**Work to do**
Give back the records from the line containing "Is point (126, 627)" through the line containing "The image size", swapping every "matte green shorts" for "green athletic shorts" and leaving everything else untouched.

╔══

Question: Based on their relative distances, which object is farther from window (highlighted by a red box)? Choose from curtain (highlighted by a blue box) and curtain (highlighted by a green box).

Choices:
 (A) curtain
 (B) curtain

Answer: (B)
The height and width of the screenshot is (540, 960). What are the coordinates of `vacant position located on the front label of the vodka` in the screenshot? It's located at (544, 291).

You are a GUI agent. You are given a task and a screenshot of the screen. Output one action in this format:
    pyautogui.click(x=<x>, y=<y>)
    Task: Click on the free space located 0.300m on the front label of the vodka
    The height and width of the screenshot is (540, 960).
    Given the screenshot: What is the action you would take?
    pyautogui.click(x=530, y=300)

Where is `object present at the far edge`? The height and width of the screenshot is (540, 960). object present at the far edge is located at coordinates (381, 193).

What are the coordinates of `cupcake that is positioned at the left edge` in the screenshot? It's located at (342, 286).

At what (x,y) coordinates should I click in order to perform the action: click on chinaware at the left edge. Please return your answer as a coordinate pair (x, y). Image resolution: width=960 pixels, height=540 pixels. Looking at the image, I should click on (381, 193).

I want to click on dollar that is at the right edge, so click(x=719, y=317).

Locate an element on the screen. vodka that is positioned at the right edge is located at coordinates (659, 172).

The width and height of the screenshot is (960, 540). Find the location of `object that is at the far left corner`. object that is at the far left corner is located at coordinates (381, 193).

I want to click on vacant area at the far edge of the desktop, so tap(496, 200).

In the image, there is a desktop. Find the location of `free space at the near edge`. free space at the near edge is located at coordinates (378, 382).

╚══
╔══

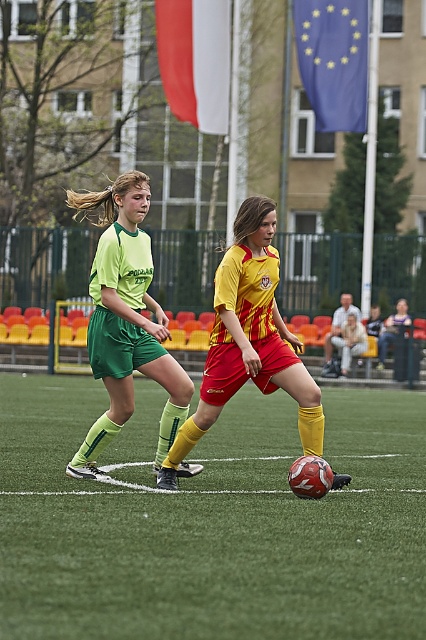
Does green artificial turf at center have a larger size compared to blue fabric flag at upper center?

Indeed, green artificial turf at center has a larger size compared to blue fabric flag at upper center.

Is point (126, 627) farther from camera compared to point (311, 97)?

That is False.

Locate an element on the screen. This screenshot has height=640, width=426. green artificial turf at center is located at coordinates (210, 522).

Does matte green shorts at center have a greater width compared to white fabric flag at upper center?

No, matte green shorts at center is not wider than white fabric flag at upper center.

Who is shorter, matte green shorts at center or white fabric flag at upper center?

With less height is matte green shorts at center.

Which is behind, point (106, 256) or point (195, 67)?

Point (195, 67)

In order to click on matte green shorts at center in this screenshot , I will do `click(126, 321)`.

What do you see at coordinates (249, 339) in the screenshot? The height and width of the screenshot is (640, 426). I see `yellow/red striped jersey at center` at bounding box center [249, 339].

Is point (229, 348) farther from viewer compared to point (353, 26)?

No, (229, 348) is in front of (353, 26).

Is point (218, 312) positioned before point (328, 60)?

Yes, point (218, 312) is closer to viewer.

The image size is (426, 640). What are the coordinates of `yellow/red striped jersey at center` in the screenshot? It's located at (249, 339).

╚══

**Completed task**
Is point (126, 627) farther from camera compared to point (311, 97)?

That is False.

Locate an element on the screen. This screenshot has height=640, width=426. green artificial turf at center is located at coordinates (210, 522).

Does green athletic shorts at center have a greater width compared to white fabric flag at upper center?

No, green athletic shorts at center is not wider than white fabric flag at upper center.

Who is shorter, green athletic shorts at center or white fabric flag at upper center?

With less height is green athletic shorts at center.

Which is behind, point (106, 256) or point (195, 67)?

Point (195, 67)

In order to click on green athletic shorts at center in this screenshot , I will do `click(126, 321)`.

What do you see at coordinates (249, 339) in the screenshot? The height and width of the screenshot is (640, 426). I see `yellow/red striped jersey at center` at bounding box center [249, 339].

Is point (229, 348) farther from viewer compared to point (353, 26)?

No, (229, 348) is in front of (353, 26).

Is point (218, 312) positioned before point (328, 60)?

Yes, point (218, 312) is closer to viewer.

The image size is (426, 640). What are the coordinates of `yellow/red striped jersey at center` in the screenshot? It's located at (249, 339).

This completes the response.